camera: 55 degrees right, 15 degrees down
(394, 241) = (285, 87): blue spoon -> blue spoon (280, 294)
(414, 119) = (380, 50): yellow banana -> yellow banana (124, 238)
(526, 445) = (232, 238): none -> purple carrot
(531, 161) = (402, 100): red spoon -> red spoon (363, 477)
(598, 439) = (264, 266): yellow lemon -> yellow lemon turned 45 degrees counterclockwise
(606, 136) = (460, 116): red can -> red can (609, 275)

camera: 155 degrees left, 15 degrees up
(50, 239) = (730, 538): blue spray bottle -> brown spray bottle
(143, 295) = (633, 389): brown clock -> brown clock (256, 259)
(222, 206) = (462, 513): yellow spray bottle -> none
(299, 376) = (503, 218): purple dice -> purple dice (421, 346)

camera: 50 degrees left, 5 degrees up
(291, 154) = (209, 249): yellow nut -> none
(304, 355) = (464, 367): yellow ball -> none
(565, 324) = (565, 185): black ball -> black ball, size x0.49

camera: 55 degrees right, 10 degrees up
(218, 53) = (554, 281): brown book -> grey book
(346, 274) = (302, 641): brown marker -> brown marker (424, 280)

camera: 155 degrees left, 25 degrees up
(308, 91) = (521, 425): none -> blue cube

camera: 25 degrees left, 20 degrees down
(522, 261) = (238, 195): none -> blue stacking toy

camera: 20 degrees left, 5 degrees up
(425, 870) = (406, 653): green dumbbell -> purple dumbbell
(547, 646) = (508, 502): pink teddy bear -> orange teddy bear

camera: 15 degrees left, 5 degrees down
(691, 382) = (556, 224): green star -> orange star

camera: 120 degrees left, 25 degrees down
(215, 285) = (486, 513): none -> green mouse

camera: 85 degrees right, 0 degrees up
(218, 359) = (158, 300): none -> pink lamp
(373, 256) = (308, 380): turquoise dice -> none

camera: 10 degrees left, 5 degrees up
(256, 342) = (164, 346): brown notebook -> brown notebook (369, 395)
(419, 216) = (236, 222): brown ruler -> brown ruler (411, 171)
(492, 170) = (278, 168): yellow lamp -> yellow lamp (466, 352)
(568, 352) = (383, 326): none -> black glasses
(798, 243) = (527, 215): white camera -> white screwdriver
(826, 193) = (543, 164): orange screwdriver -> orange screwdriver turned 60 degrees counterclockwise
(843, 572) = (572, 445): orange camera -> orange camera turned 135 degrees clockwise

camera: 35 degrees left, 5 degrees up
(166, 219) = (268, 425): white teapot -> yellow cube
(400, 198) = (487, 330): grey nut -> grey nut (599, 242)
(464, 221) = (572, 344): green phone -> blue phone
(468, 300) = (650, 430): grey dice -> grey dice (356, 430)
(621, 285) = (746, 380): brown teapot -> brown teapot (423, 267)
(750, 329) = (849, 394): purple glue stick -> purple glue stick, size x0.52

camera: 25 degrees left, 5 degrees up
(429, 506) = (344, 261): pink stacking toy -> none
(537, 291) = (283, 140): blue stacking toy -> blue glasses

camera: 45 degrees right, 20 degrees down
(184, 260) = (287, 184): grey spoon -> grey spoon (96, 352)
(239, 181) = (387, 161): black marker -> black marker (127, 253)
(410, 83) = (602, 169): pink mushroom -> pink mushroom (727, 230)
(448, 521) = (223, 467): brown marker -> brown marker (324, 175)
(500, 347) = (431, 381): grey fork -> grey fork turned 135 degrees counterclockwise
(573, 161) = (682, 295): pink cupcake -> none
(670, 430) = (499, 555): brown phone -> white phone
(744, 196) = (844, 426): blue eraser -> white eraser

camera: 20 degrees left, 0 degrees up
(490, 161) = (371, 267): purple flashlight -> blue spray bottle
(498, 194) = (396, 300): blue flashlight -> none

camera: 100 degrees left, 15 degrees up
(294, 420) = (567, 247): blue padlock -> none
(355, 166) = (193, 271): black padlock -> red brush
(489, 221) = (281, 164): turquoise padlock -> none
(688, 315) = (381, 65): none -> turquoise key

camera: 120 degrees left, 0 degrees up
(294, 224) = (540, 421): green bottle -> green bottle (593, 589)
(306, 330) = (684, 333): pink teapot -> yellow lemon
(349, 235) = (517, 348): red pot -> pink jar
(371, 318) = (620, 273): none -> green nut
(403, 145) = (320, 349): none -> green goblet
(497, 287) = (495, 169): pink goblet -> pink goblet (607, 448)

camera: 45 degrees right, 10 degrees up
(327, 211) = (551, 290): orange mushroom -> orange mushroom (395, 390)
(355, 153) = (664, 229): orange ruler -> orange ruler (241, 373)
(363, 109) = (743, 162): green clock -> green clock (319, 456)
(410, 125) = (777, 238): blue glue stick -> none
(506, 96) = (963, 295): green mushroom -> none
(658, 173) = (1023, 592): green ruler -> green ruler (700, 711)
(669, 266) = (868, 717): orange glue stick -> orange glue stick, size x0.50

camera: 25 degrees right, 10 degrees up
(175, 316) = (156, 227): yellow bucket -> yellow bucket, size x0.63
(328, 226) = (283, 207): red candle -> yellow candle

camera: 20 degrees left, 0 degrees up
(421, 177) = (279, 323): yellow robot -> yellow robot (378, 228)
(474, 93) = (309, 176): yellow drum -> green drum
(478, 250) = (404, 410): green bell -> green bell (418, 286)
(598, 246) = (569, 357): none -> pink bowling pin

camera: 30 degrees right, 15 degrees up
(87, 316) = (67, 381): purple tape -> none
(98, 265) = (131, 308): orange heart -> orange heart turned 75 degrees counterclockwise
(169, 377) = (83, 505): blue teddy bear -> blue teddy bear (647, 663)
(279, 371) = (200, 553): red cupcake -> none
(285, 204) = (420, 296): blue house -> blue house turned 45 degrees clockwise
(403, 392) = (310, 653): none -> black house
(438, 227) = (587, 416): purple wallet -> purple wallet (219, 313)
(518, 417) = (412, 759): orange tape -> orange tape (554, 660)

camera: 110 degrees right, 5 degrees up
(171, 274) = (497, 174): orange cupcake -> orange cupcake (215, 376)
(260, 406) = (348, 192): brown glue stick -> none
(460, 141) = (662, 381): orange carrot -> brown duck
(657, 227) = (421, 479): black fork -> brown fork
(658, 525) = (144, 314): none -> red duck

————————

Task prompt
Could each line above be retyped exactly?

The completed task
camera: 55 degrees right, 15 degrees down
(394, 241) = (285, 87): blue spoon -> blue spoon (280, 294)
(414, 119) = (380, 50): yellow banana -> yellow banana (124, 238)
(526, 445) = (232, 238): none -> purple carrot
(531, 161) = (402, 100): red spoon -> red spoon (363, 477)
(598, 439) = (264, 266): yellow lemon -> yellow lemon turned 45 degrees counterclockwise
(606, 136) = (460, 116): red can -> red can (609, 275)

camera: 155 degrees left, 15 degrees up
(50, 239) = (730, 538): blue spray bottle -> brown spray bottle
(143, 295) = (633, 389): brown clock -> brown clock (256, 259)
(222, 206) = (462, 513): yellow spray bottle -> none
(299, 376) = (503, 218): purple dice -> purple dice (421, 346)

camera: 50 degrees left, 5 degrees up
(291, 154) = (209, 249): yellow nut -> none
(304, 355) = (464, 367): yellow ball -> none
(565, 324) = (565, 185): black ball -> black ball, size x0.49

camera: 55 degrees right, 10 degrees up
(218, 53) = (554, 281): brown book -> grey book
(346, 274) = (302, 641): brown marker -> brown marker (424, 280)

camera: 155 degrees left, 25 degrees up
(308, 91) = (521, 425): none -> blue cube

camera: 25 degrees left, 20 degrees down
(522, 261) = (238, 195): none -> blue stacking toy

camera: 20 degrees left, 5 degrees up
(425, 870) = (406, 653): green dumbbell -> purple dumbbell
(547, 646) = (508, 502): pink teddy bear -> orange teddy bear

camera: 15 degrees left, 5 degrees down
(691, 382) = (556, 224): green star -> orange star

camera: 120 degrees left, 25 degrees down
(215, 285) = (486, 513): none -> green mouse

camera: 85 degrees right, 0 degrees up
(218, 359) = (158, 300): none -> pink lamp
(373, 256) = (308, 380): turquoise dice -> none

camera: 10 degrees left, 5 degrees up
(256, 342) = (164, 346): brown notebook -> brown notebook (369, 395)
(419, 216) = (236, 222): brown ruler -> brown ruler (411, 171)
(492, 170) = (278, 168): yellow lamp -> yellow lamp (466, 352)
(568, 352) = (383, 326): none -> black glasses
(798, 243) = (527, 215): white camera -> white screwdriver
(826, 193) = (543, 164): orange screwdriver -> orange screwdriver turned 60 degrees counterclockwise
(843, 572) = (572, 445): orange camera -> orange camera turned 135 degrees clockwise

camera: 35 degrees left, 5 degrees up
(166, 219) = (268, 425): white teapot -> yellow cube
(400, 198) = (487, 330): grey nut -> grey nut (599, 242)
(464, 221) = (572, 344): green phone -> blue phone
(468, 300) = (650, 430): grey dice -> grey dice (356, 430)
(621, 285) = (746, 380): brown teapot -> brown teapot (423, 267)
(750, 329) = (849, 394): purple glue stick -> purple glue stick, size x0.52

camera: 25 degrees left, 5 degrees up
(429, 506) = (344, 261): pink stacking toy -> none
(537, 291) = (283, 140): blue stacking toy -> blue glasses

camera: 45 degrees right, 20 degrees down
(184, 260) = (287, 184): grey spoon -> grey spoon (96, 352)
(239, 181) = (387, 161): black marker -> black marker (127, 253)
(410, 83) = (602, 169): pink mushroom -> pink mushroom (727, 230)
(448, 521) = (223, 467): brown marker -> brown marker (324, 175)
(500, 347) = (431, 381): grey fork -> grey fork turned 135 degrees counterclockwise
(573, 161) = (682, 295): pink cupcake -> none
(670, 430) = (499, 555): brown phone -> white phone
(744, 196) = (844, 426): blue eraser -> white eraser

camera: 20 degrees left, 0 degrees up
(490, 161) = (371, 267): purple flashlight -> blue spray bottle
(498, 194) = (396, 300): blue flashlight -> none

camera: 100 degrees left, 15 degrees up
(294, 420) = (567, 247): blue padlock -> none
(355, 166) = (193, 271): black padlock -> red brush
(489, 221) = (281, 164): turquoise padlock -> none
(688, 315) = (381, 65): none -> turquoise key

camera: 120 degrees left, 0 degrees up
(294, 224) = (540, 421): green bottle -> green bottle (593, 589)
(306, 330) = (684, 333): pink teapot -> yellow lemon
(349, 235) = (517, 348): red pot -> pink jar
(371, 318) = (620, 273): none -> green nut
(403, 145) = (320, 349): none -> green goblet
(497, 287) = (495, 169): pink goblet -> pink goblet (607, 448)

camera: 45 degrees right, 10 degrees up
(327, 211) = (551, 290): orange mushroom -> orange mushroom (395, 390)
(355, 153) = (664, 229): orange ruler -> orange ruler (241, 373)
(363, 109) = (743, 162): green clock -> green clock (319, 456)
(410, 125) = (777, 238): blue glue stick -> none
(506, 96) = (963, 295): green mushroom -> none
(658, 173) = (1023, 592): green ruler -> green ruler (700, 711)
(669, 266) = (868, 717): orange glue stick -> orange glue stick, size x0.50

camera: 25 degrees right, 10 degrees up
(175, 316) = (156, 227): yellow bucket -> yellow bucket, size x0.63
(328, 226) = (283, 207): red candle -> yellow candle

camera: 20 degrees left, 0 degrees up
(421, 177) = (279, 323): yellow robot -> yellow robot (378, 228)
(474, 93) = (309, 176): yellow drum -> green drum
(478, 250) = (404, 410): green bell -> green bell (418, 286)
(598, 246) = (569, 357): none -> pink bowling pin

camera: 30 degrees right, 15 degrees up
(87, 316) = (67, 381): purple tape -> none
(98, 265) = (131, 308): orange heart -> orange heart turned 75 degrees counterclockwise
(169, 377) = (83, 505): blue teddy bear -> blue teddy bear (647, 663)
(279, 371) = (200, 553): red cupcake -> none
(285, 204) = (420, 296): blue house -> blue house turned 45 degrees clockwise
(403, 392) = (310, 653): none -> black house
(438, 227) = (587, 416): purple wallet -> purple wallet (219, 313)
(518, 417) = (412, 759): orange tape -> orange tape (554, 660)

camera: 110 degrees right, 5 degrees up
(171, 274) = (497, 174): orange cupcake -> orange cupcake (215, 376)
(260, 406) = (348, 192): brown glue stick -> none
(460, 141) = (662, 381): orange carrot -> brown duck
(657, 227) = (421, 479): black fork -> brown fork
(658, 525) = (144, 314): none -> red duck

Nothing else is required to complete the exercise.